Problem requirements: Your job is to report every line of the entries that has "calculator".

[Recorded data]
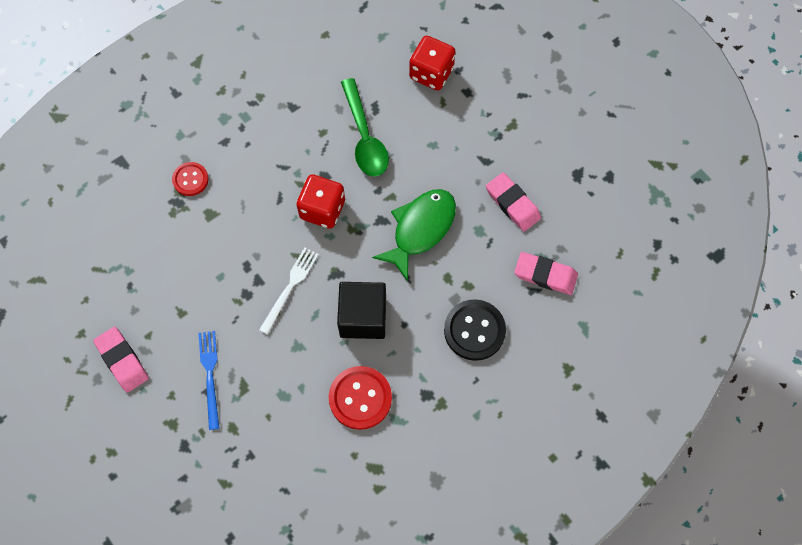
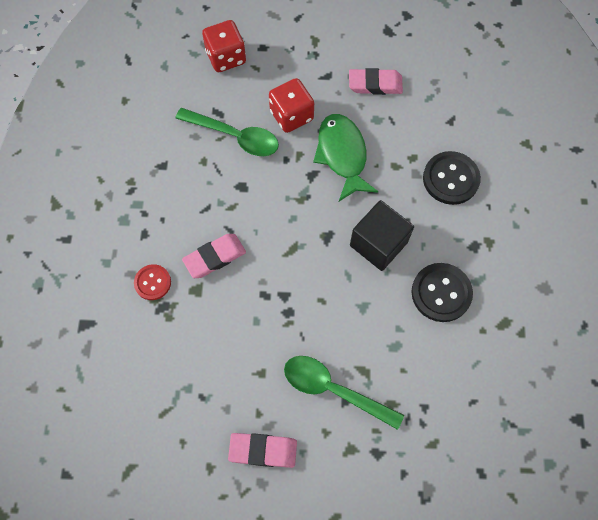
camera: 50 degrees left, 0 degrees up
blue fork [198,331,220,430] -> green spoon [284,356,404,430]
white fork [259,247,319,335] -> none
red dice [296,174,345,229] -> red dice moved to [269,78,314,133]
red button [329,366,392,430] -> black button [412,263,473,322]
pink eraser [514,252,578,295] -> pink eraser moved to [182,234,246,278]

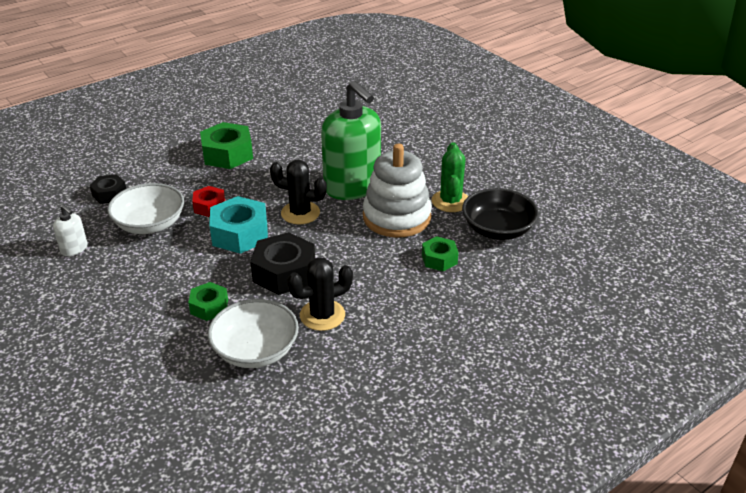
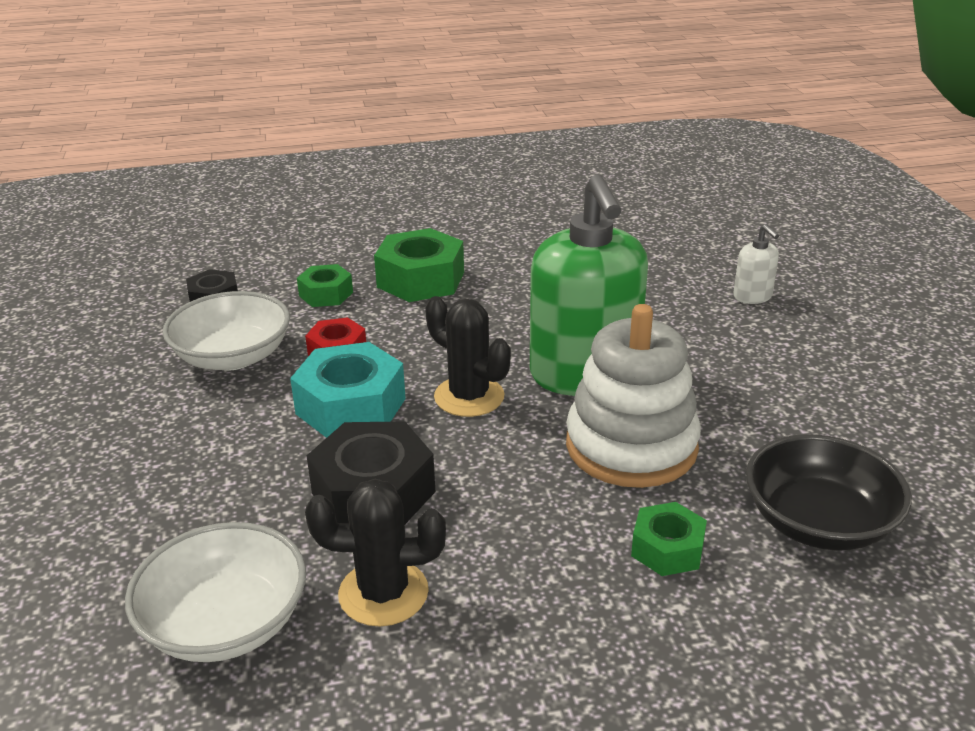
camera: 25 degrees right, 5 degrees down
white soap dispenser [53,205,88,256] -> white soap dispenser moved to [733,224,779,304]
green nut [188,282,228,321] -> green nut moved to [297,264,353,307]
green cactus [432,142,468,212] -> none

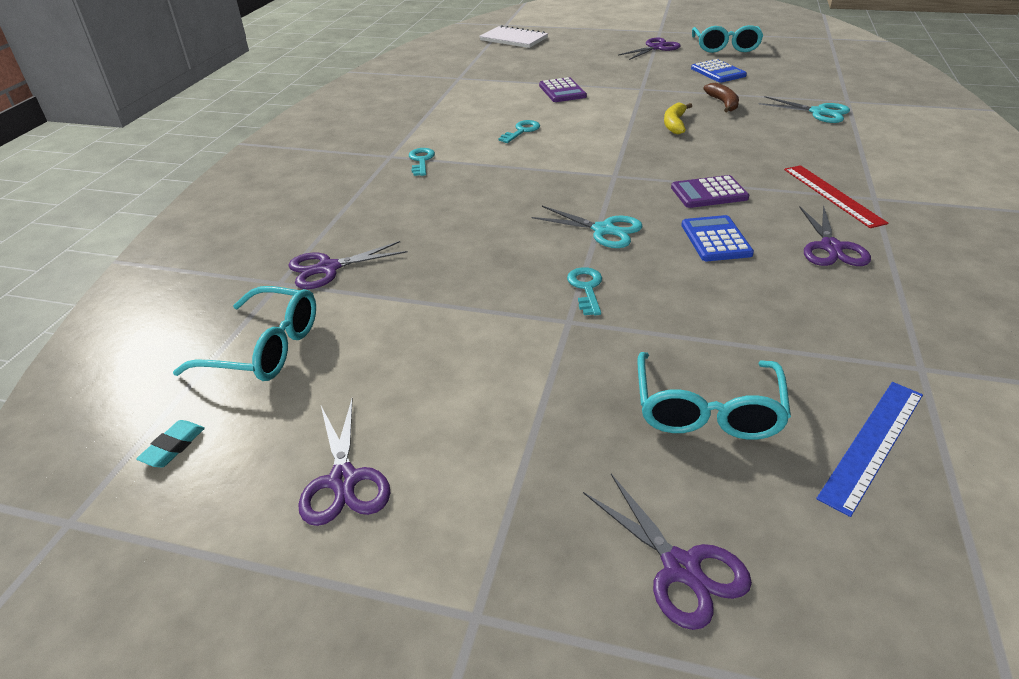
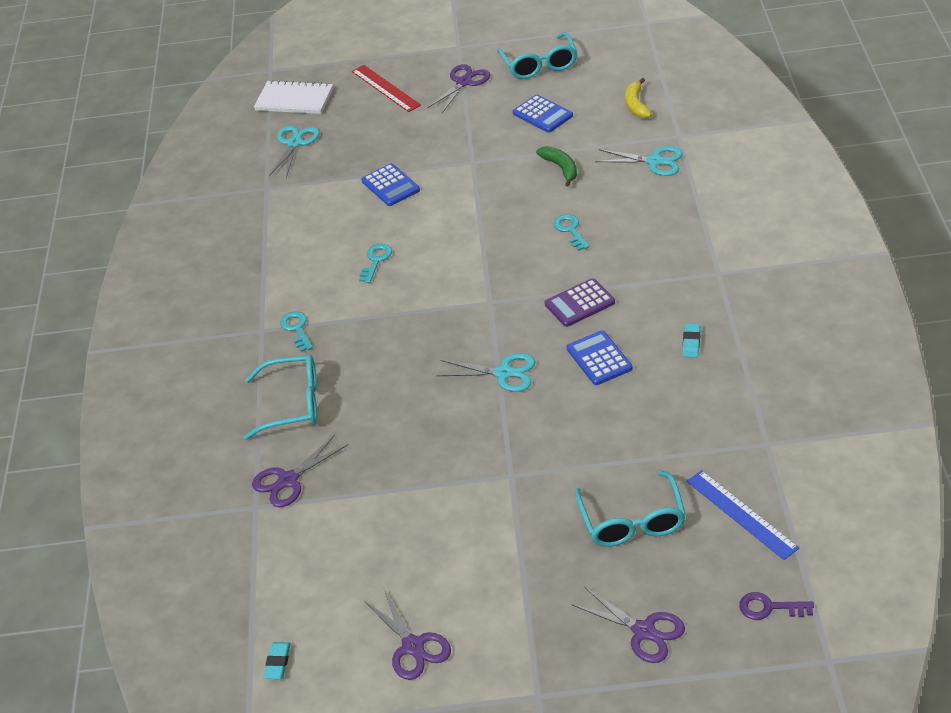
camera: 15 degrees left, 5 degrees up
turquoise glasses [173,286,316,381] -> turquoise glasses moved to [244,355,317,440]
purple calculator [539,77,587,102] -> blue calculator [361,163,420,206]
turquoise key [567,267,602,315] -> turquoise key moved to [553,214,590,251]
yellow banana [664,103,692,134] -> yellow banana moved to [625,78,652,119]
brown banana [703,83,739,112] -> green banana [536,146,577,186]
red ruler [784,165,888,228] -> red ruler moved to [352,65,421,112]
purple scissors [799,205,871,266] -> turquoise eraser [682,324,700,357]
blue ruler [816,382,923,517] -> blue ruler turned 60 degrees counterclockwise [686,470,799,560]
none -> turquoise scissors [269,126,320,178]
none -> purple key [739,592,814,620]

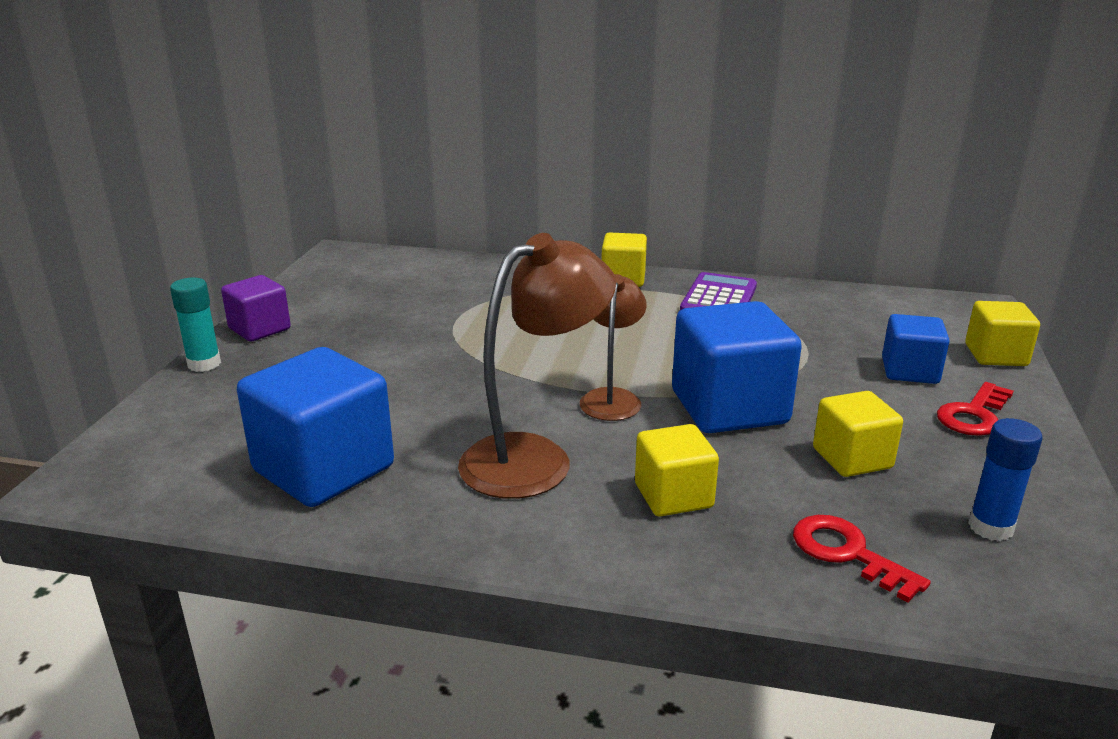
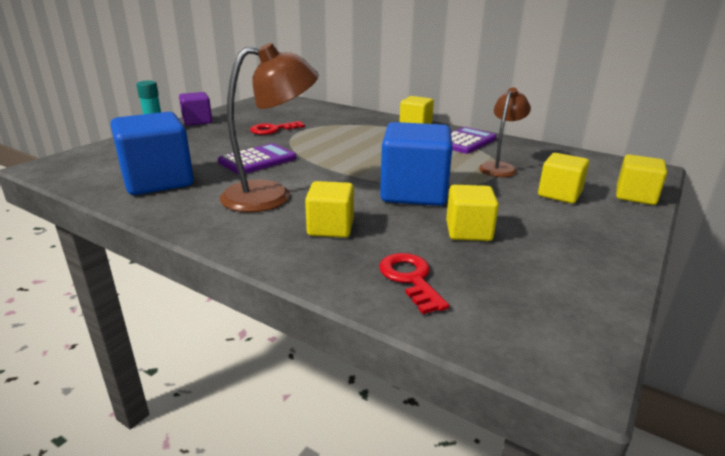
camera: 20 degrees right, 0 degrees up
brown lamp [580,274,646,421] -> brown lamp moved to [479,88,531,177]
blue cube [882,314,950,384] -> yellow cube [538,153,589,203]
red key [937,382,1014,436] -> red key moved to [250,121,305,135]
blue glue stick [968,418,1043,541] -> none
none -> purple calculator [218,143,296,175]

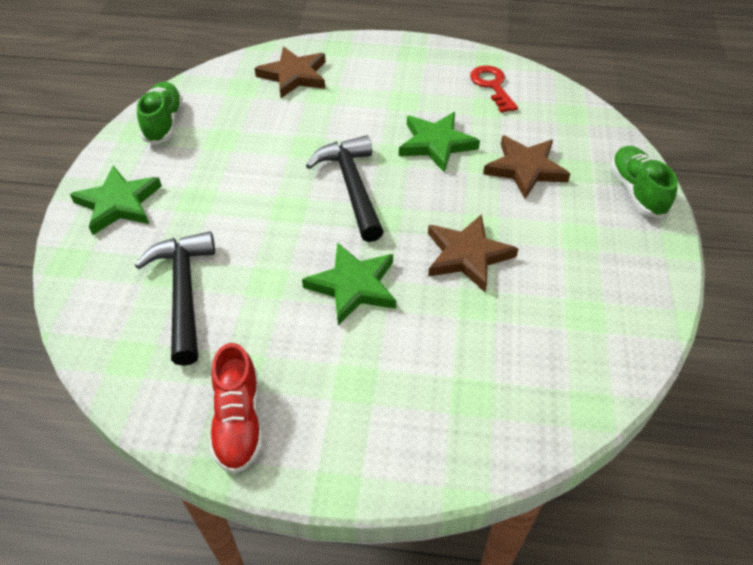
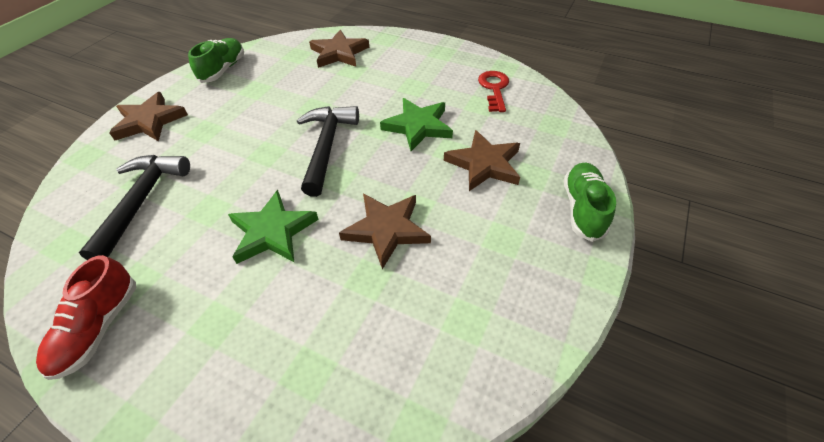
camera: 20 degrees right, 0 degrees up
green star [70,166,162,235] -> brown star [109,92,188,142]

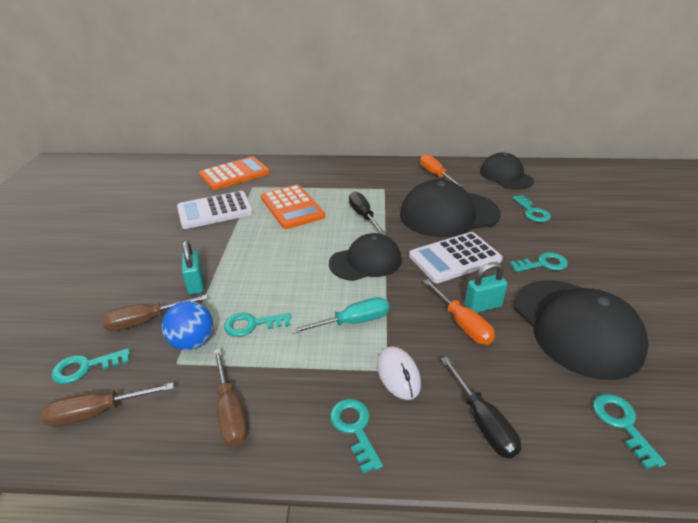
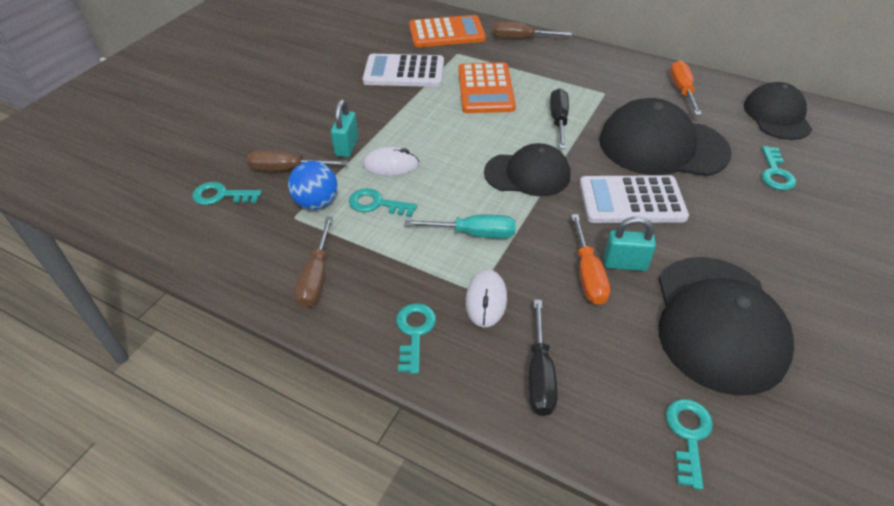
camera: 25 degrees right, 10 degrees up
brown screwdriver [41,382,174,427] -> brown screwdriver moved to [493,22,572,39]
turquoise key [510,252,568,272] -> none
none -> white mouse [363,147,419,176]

Exercise result:
purple calculator [539,77,587,102] -> blue calculator [361,163,420,206]
none -> purple calculator [218,143,296,175]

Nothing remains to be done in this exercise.